DATA EXTRACTS:
---------------

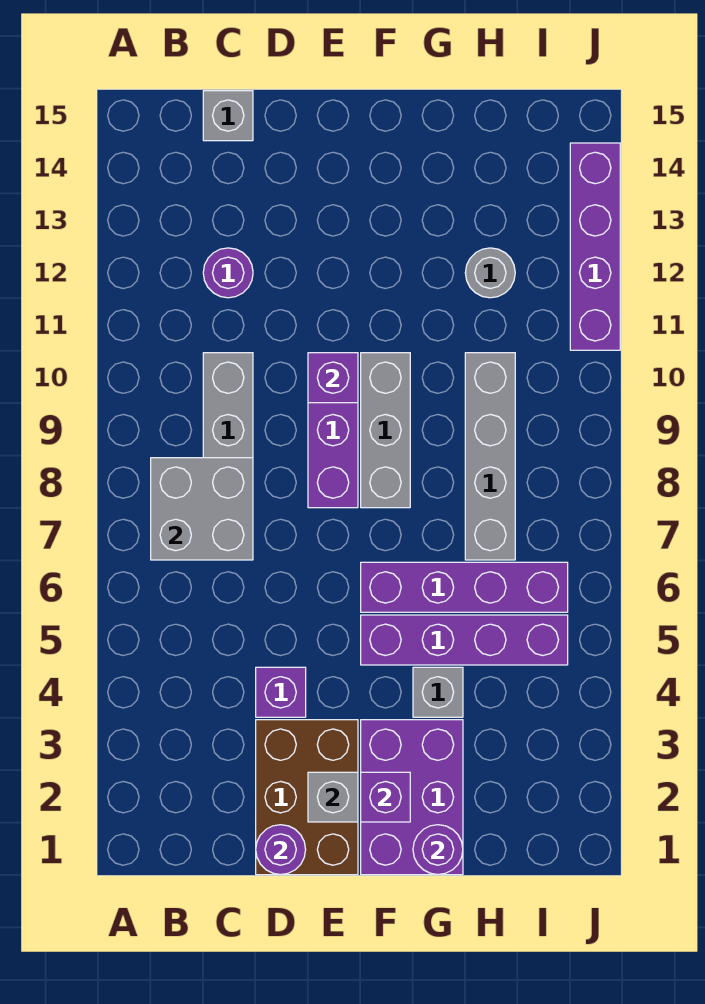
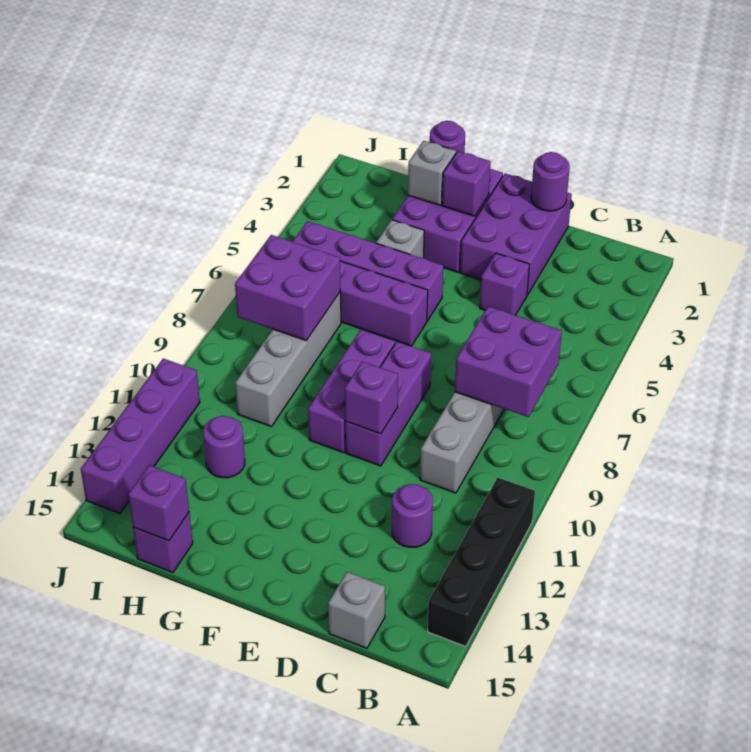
none -> black 1x4 brick [428,478,535,647]
grey 2x2 brick [151,458,253,560] -> purple 2x2 brick [455,306,562,417]
brown 2x3 brick [256,720,358,875] -> purple 2x3 brick [460,173,572,295]
grey 1x1 brick [308,772,358,822] -> grey 1x1 brick moved to [408,141,456,205]
grey 1x3 brick [361,353,410,508] -> purple 1x3 brick [308,329,395,453]
none -> purple 2x2 brick [235,235,340,340]
grey 1x1 round brick [465,248,515,298] -> purple 1x1 round brick [203,416,245,478]
none -> purple 1x1 brick [133,513,193,573]
none -> purple 1x1 brick [128,465,189,541]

---------------

WHAT IS REQUIRED: All records are to be reproduced exactly; the pictures are to be omitted.

RESPONSE BELOW:
none -> black 1x4 brick [428,478,535,647]
grey 2x2 brick [151,458,253,560] -> purple 2x2 brick [455,306,562,417]
brown 2x3 brick [256,720,358,875] -> purple 2x3 brick [460,173,572,295]
grey 1x1 brick [308,772,358,822] -> grey 1x1 brick moved to [408,141,456,205]
grey 1x3 brick [361,353,410,508] -> purple 1x3 brick [308,329,395,453]
none -> purple 2x2 brick [235,235,340,340]
grey 1x1 round brick [465,248,515,298] -> purple 1x1 round brick [203,416,245,478]
none -> purple 1x1 brick [133,513,193,573]
none -> purple 1x1 brick [128,465,189,541]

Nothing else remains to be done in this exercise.